Starting at the line that holds "missing | robot" and stopping at the line that holds "colour | dado", restate the records below word for word, with both of those lines included.
■ ■ ■ ■
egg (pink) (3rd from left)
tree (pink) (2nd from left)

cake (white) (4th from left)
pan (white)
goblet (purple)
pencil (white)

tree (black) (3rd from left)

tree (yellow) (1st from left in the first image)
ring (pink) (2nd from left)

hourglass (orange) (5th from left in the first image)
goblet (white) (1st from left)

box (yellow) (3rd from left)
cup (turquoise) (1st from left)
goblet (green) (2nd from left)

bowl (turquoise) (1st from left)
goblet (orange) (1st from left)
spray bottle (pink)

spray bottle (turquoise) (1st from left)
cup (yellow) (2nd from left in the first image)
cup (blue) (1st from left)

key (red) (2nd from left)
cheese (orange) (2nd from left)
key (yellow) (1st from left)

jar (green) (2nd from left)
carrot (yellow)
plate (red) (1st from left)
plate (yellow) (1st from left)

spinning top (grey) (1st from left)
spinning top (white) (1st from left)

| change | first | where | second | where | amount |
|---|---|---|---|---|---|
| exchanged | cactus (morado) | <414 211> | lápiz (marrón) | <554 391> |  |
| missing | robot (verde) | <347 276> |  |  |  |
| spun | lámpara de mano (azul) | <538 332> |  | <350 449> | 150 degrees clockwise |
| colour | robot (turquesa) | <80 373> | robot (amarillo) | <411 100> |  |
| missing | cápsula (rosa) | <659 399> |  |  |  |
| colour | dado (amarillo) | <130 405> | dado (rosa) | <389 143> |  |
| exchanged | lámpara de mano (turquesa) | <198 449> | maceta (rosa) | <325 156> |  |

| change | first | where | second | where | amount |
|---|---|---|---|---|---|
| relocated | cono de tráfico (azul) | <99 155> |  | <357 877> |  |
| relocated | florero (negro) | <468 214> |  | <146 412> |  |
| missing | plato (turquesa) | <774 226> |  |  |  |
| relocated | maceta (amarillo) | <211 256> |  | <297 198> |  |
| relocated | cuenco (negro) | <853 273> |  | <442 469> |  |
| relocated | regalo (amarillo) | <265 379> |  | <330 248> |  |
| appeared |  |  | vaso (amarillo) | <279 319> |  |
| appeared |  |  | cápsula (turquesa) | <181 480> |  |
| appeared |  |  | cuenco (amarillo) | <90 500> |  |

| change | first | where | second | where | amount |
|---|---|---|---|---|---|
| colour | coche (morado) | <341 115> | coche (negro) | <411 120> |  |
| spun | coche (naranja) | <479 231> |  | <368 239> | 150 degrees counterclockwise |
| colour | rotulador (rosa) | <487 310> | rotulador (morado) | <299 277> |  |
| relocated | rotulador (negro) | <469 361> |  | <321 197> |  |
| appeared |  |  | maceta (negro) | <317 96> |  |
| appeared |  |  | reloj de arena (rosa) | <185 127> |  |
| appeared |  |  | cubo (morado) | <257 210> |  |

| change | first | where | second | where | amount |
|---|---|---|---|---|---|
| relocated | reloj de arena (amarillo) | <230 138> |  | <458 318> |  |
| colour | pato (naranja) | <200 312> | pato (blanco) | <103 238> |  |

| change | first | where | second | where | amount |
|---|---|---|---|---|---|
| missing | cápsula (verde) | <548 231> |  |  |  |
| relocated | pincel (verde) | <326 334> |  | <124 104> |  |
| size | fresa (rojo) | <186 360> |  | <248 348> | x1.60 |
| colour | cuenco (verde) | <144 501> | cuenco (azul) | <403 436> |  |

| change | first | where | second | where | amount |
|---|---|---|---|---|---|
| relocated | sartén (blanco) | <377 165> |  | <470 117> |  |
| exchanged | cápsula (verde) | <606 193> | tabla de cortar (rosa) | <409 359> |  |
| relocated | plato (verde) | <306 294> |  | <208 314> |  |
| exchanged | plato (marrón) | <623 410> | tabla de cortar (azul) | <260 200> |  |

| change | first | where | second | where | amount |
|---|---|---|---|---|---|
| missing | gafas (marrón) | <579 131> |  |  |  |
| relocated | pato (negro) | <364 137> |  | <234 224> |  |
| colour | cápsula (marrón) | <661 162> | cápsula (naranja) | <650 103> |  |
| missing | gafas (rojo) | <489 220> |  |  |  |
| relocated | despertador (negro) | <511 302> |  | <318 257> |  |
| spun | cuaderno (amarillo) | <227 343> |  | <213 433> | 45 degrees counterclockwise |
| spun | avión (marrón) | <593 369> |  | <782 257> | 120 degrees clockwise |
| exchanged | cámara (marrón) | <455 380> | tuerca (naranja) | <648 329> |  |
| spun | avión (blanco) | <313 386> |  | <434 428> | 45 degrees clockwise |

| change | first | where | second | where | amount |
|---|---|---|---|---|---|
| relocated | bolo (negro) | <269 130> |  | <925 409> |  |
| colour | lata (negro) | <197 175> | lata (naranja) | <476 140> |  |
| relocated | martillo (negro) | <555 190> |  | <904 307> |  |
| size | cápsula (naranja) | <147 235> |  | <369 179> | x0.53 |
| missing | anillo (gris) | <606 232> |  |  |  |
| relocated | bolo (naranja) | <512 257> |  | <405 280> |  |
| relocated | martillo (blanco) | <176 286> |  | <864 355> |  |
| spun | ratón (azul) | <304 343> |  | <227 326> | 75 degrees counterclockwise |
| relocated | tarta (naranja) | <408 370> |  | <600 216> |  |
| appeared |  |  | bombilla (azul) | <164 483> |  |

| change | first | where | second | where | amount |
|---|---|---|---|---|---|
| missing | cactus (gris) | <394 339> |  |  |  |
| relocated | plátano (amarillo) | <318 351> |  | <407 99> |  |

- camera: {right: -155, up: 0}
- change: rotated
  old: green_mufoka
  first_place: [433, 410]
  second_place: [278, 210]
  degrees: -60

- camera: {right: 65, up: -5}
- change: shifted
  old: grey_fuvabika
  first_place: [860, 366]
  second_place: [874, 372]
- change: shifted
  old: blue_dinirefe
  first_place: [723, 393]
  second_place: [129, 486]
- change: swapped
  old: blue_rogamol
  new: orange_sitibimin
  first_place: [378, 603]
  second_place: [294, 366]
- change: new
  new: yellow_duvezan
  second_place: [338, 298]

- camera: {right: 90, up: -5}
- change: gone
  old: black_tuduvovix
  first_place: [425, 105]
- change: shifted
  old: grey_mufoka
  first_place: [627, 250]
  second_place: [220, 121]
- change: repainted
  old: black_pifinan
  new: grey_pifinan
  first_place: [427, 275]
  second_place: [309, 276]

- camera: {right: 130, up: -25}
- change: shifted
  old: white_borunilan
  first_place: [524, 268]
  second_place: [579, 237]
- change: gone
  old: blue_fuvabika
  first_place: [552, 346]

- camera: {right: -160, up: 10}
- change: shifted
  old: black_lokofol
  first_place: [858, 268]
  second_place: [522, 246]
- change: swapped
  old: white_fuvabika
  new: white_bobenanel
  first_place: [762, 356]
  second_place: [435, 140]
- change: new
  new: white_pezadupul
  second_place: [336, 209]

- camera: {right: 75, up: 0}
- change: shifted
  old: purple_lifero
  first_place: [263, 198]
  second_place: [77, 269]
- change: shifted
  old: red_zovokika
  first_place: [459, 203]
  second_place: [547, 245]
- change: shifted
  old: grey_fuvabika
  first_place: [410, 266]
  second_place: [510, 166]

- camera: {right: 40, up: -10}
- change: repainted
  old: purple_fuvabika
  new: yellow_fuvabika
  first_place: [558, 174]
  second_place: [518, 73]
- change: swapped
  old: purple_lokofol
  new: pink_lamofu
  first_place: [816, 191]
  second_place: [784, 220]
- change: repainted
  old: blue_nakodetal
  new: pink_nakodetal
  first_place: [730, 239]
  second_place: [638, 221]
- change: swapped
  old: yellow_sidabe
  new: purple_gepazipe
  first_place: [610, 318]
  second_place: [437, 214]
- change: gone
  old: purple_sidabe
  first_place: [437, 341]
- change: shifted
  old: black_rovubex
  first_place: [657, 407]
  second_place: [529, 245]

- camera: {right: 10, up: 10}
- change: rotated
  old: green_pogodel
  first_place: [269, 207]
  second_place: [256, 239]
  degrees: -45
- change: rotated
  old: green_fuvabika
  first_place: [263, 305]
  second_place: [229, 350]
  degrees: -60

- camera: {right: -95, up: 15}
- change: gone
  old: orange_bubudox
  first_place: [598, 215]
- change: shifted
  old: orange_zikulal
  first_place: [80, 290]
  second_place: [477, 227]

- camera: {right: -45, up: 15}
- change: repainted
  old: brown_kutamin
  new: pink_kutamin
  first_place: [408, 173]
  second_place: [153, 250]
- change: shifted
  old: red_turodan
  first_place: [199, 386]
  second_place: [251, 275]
■ ■ ■ ■
**SOLVED PROBLEM**:
| missing | robot (verde) | <347 276> |  |  |  |
| spun | lámpara de mano (azul) | <538 332> |  | <350 449> | 150 degrees clockwise |
| colour | robot (turquesa) | <80 373> | robot (amarillo) | <411 100> |  |
| missing | cápsula (rosa) | <659 399> |  |  |  |
| colour | dado (amarillo) | <130 405> | dado (rosa) | <389 143> |  |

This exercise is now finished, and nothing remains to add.